-- DESCRIPTION OF THE TASK --
Your task is to find every line of the data that holds the string "first" and copy it.

(Beginning of EXERCISE DATA)

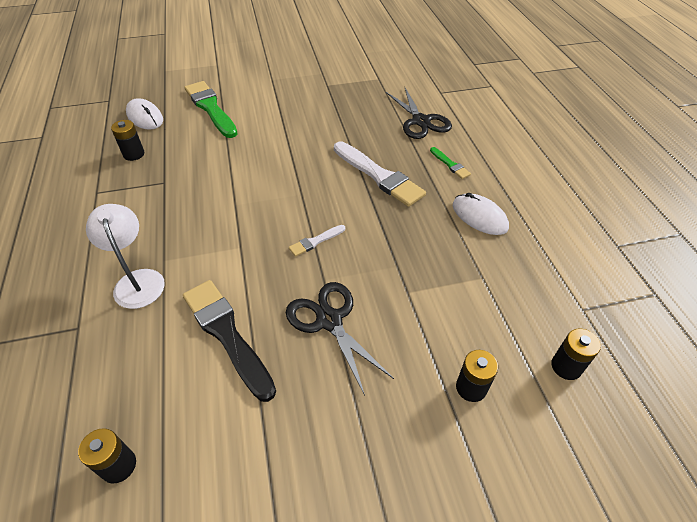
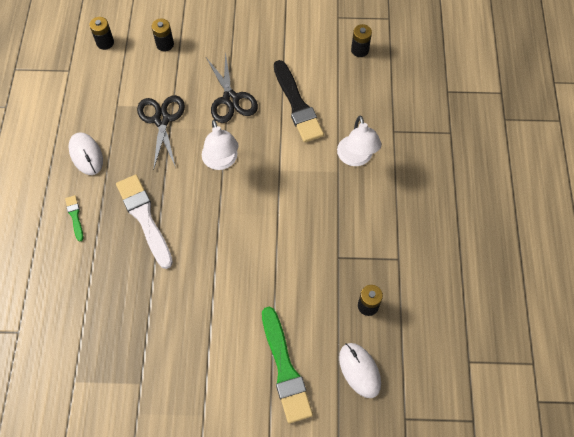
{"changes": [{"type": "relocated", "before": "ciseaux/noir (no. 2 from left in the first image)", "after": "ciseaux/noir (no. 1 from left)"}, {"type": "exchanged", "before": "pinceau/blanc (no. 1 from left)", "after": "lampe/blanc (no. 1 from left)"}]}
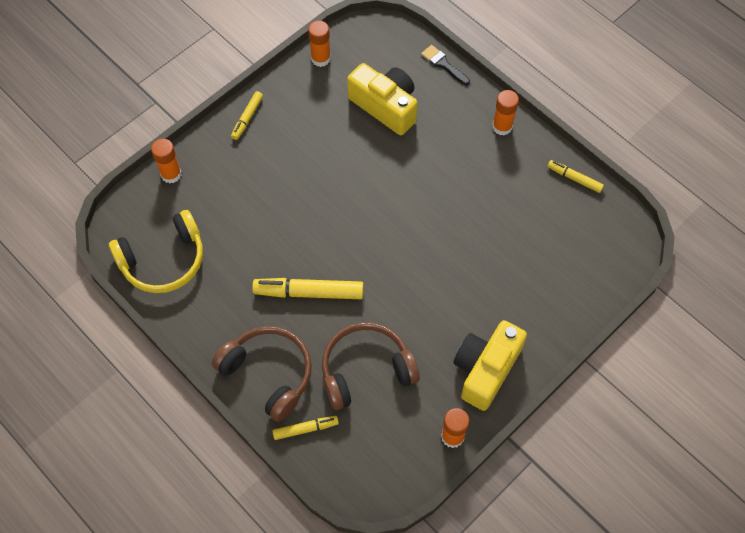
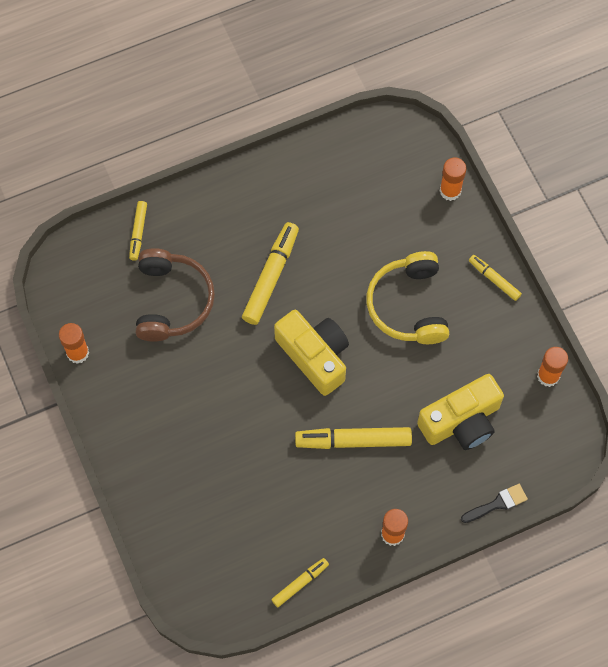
{"changes": [{"type": "relocated", "before": "casque audio/jaune"}, {"type": "relocated", "before": "appareil photo/jaune (no. 2 from left in the first image)", "after": "appareil photo/jaune (no. 1 from left)"}, {"type": "missing", "before": "casque audio/marron (no. 1 from left)"}, {"type": "appeared", "after": "feutre/jaune (no. 4 from left)"}]}
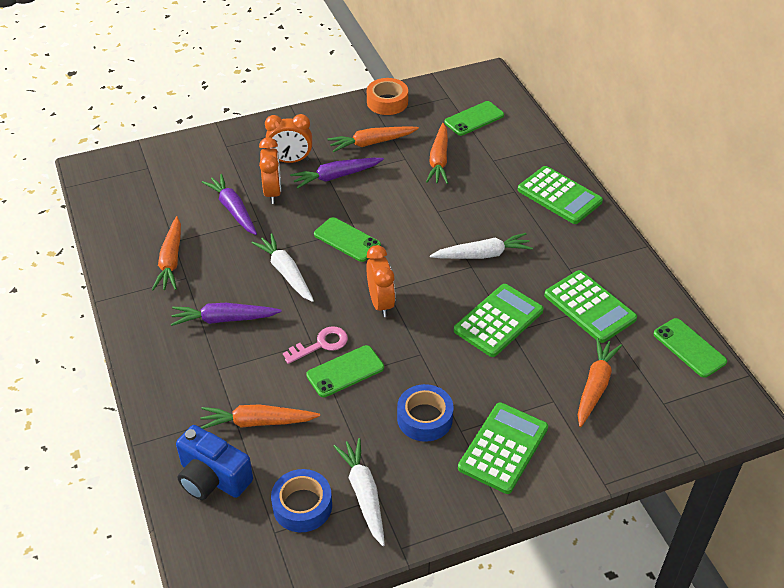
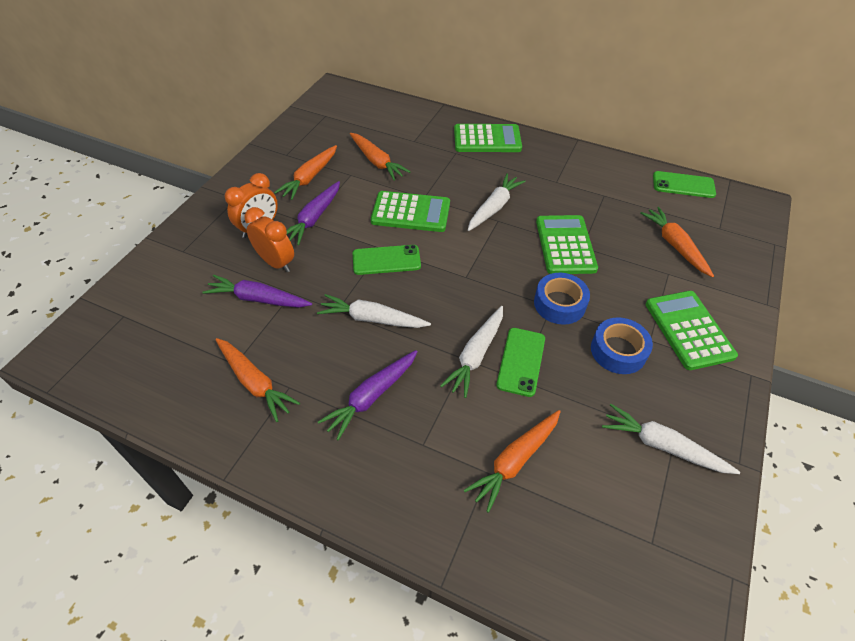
{"changes": [{"type": "missing", "before": "ruban adhésif/orange"}, {"type": "missing", "before": "téléphone/vert (no. 3 from left)"}, {"type": "missing", "before": "réveil/orange (no. 3 from left)"}, {"type": "relocated", "before": "calculatrice/vert (no. 4 from left in the first image)", "after": "calculatrice/vert (no. 1 from left)"}, {"type": "exchanged", "before": "clé/rose", "after": "carotte/blanc (no. 2 from left)"}, {"type": "missing", "before": "appareil photo/bleu"}, {"type": "relocated", "before": "ruban adhésif/bleu (no. 1 from left)"}]}
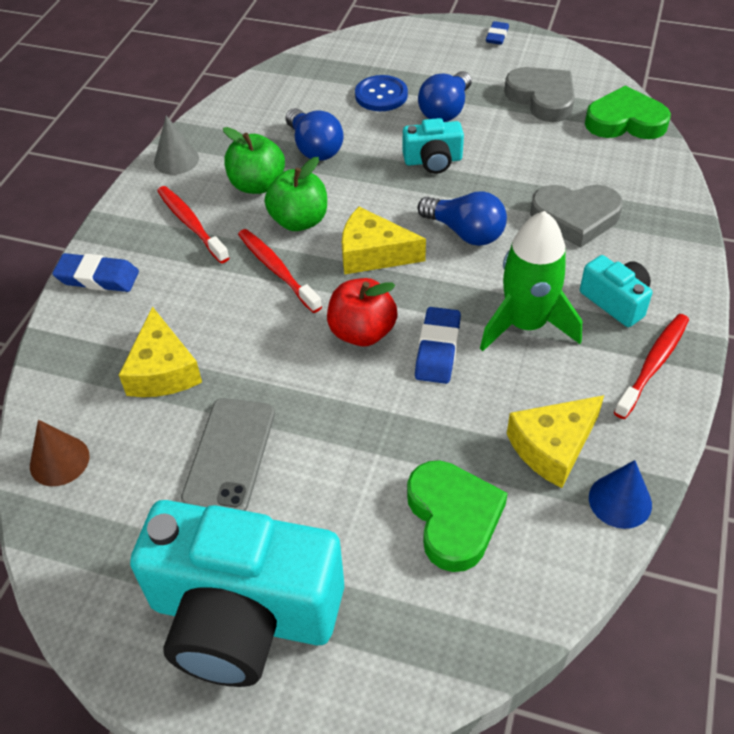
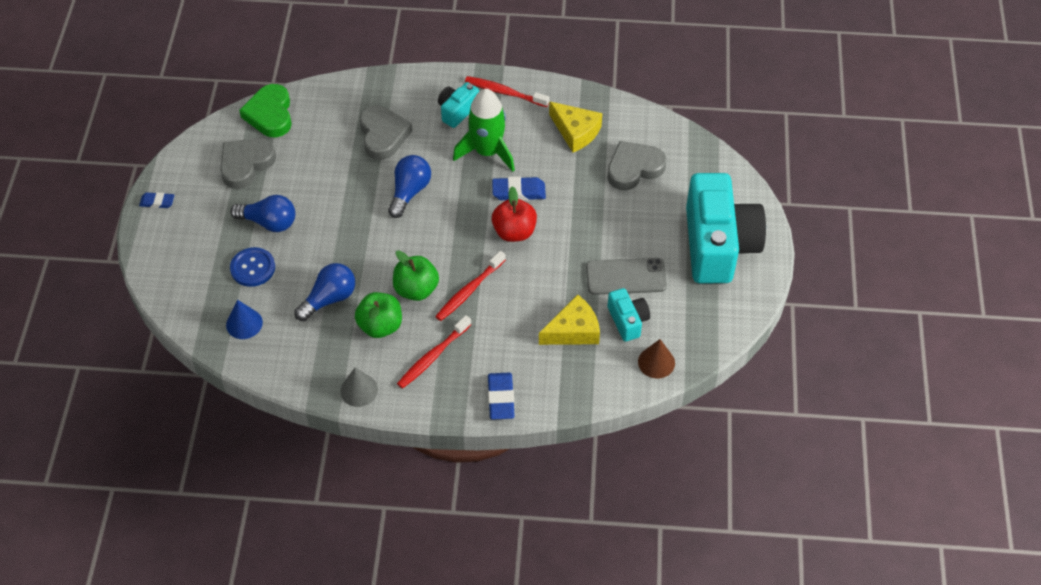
{"changes": [{"type": "relocated", "before": "appareil photo/turquoise (no. 2 from left)"}, {"type": "missing", "before": "fromage/jaune (no. 2 from left)"}, {"type": "relocated", "before": "cône/bleu"}, {"type": "colour", "before": "cœur/vert (no. 1 from left)", "after": "cœur/gris (no. 3 from left)"}]}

(End of EXERCISE DATA)

-- SOLUTION --
{"changes": [{"type": "relocated", "before": "ciseaux/noir (no. 2 from left in the first image)", "after": "ciseaux/noir (no. 1 from left)"}, {"type": "exchanged", "before": "pinceau/blanc (no. 1 from left)", "after": "lampe/blanc (no. 1 from left)"}]}
{"changes": [{"type": "relocated", "before": "casque audio/jaune"}, {"type": "relocated", "before": "appareil photo/jaune (no. 2 from left in the first image)", "after": "appareil photo/jaune (no. 1 from left)"}, {"type": "missing", "before": "casque audio/marron (no. 1 from left)"}, {"type": "appeared", "after": "feutre/jaune (no. 4 from left)"}]}
{"changes": [{"type": "missing", "before": "ruban adhésif/orange"}, {"type": "missing", "before": "téléphone/vert (no. 3 from left)"}, {"type": "missing", "before": "réveil/orange (no. 3 from left)"}, {"type": "relocated", "before": "calculatrice/vert (no. 4 from left in the first image)", "after": "calculatrice/vert (no. 1 from left)"}, {"type": "exchanged", "before": "clé/rose", "after": "carotte/blanc (no. 2 from left)"}, {"type": "missing", "before": "appareil photo/bleu"}, {"type": "relocated", "before": "ruban adhésif/bleu (no. 1 from left)"}]}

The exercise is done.